:: EXERCISE ::
From the line that contains "appeared: royal_blue_play_ball [294" to the last line of the entries, write each line out exactly; include both ends and nothing else.

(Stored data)
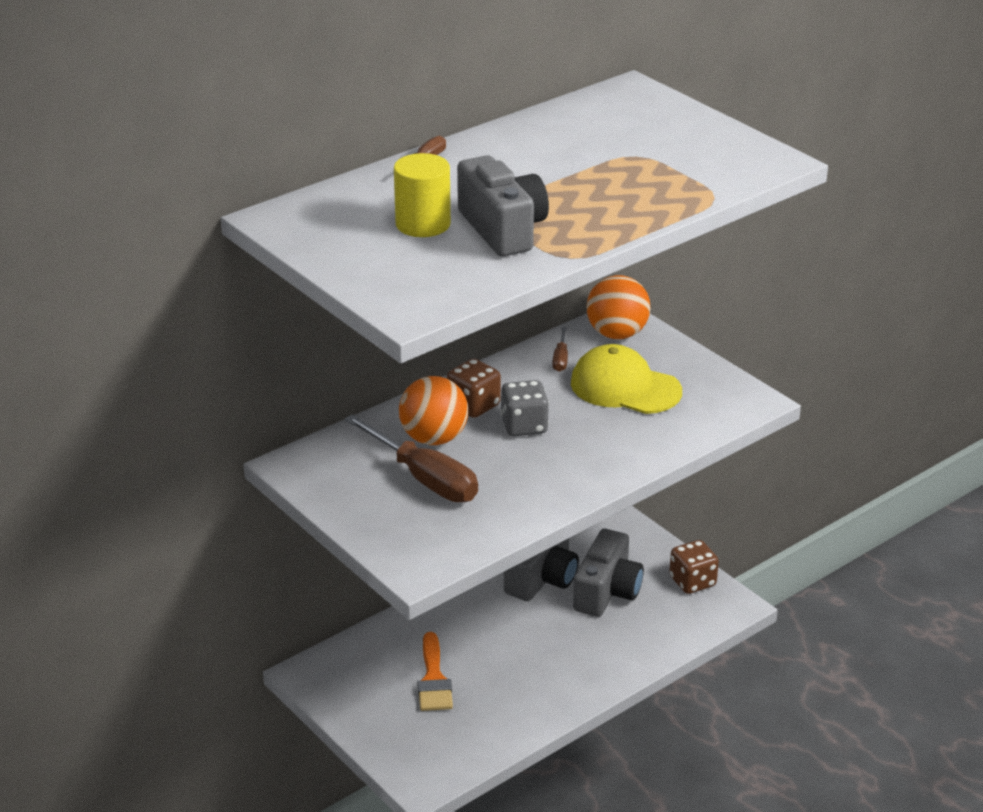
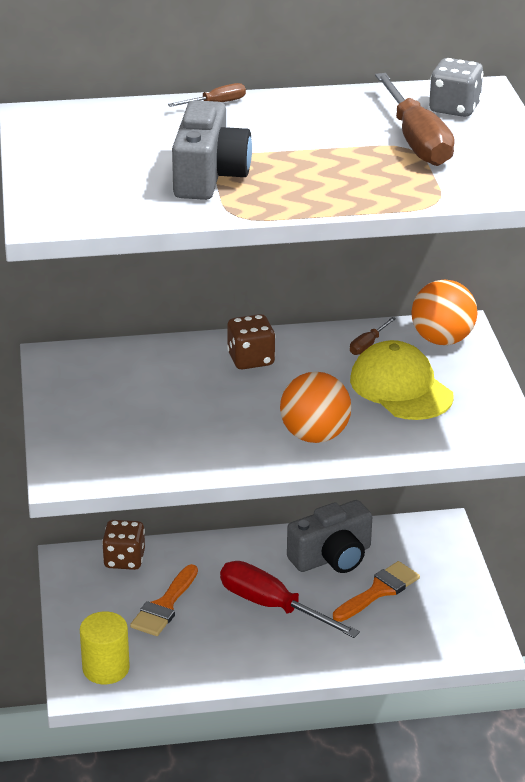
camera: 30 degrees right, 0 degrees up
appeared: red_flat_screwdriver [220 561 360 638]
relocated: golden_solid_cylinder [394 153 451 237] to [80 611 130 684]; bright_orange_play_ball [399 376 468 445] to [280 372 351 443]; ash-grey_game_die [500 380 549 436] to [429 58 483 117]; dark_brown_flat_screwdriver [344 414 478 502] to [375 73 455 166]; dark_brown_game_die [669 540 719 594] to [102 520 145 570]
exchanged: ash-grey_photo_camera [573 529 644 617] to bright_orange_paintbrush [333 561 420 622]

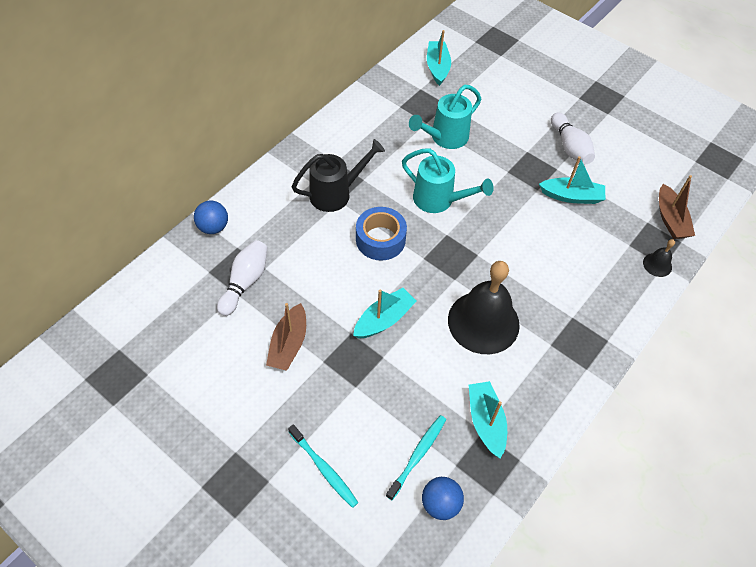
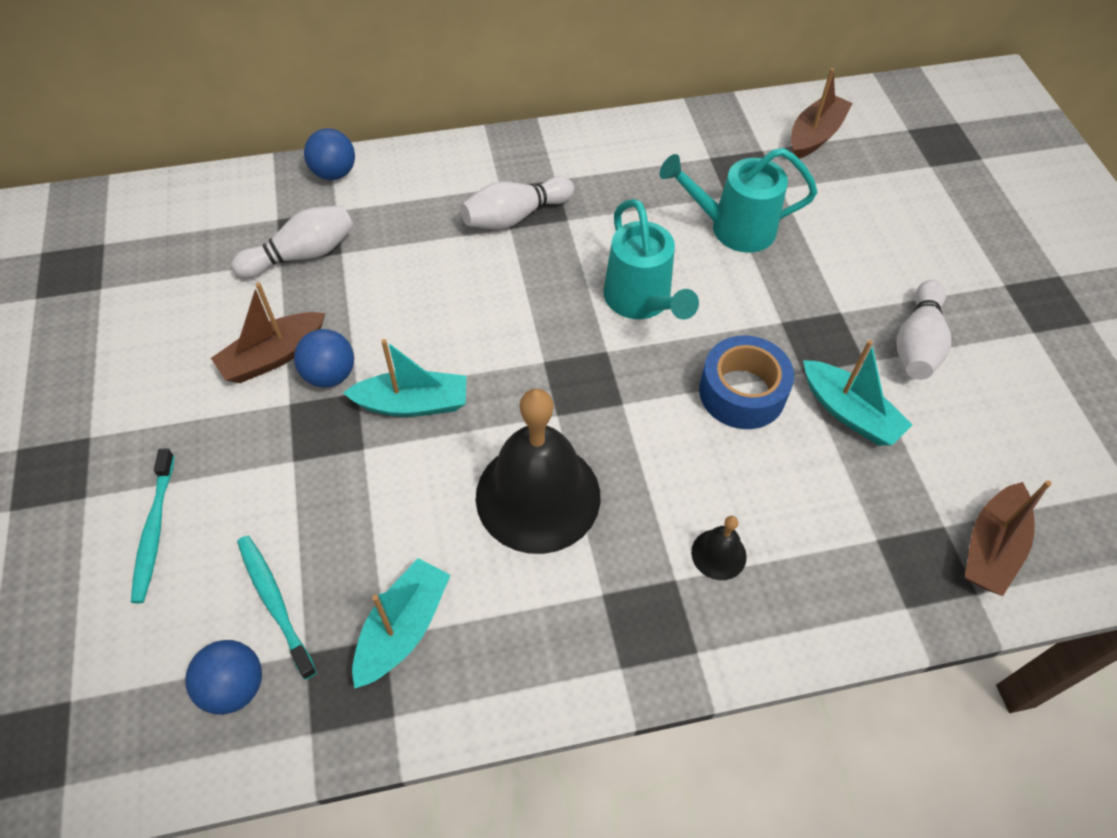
camera: 40 degrees right, 0 degrees up
appeared: royal_blue_play_ball [294 329 354 387]
relocated: royal_blue_roll_of_tape [356 207 407 261] to [699 335 794 429]; jet-black_bell [643 239 675 277] to [691 516 747 580]
exchanged: jet-black_watering_can [292 139 385 212] to pure_white_skittle [461 176 574 230]
colour: turquoise_toy_boat [427 30 451 86] to dark_brown_toy_boat [791 68 853 158]
spun: turquoise_dental_brush [386 415 446 500] = [237 535 317 680] 105 degrees counterclockwise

:: SOLUTION ::
appeared: royal_blue_play_ball [294 329 354 387]
relocated: royal_blue_roll_of_tape [356 207 407 261] to [699 335 794 429]; jet-black_bell [643 239 675 277] to [691 516 747 580]
exchanged: jet-black_watering_can [292 139 385 212] to pure_white_skittle [461 176 574 230]
colour: turquoise_toy_boat [427 30 451 86] to dark_brown_toy_boat [791 68 853 158]
spun: turquoise_dental_brush [386 415 446 500] = [237 535 317 680] 105 degrees counterclockwise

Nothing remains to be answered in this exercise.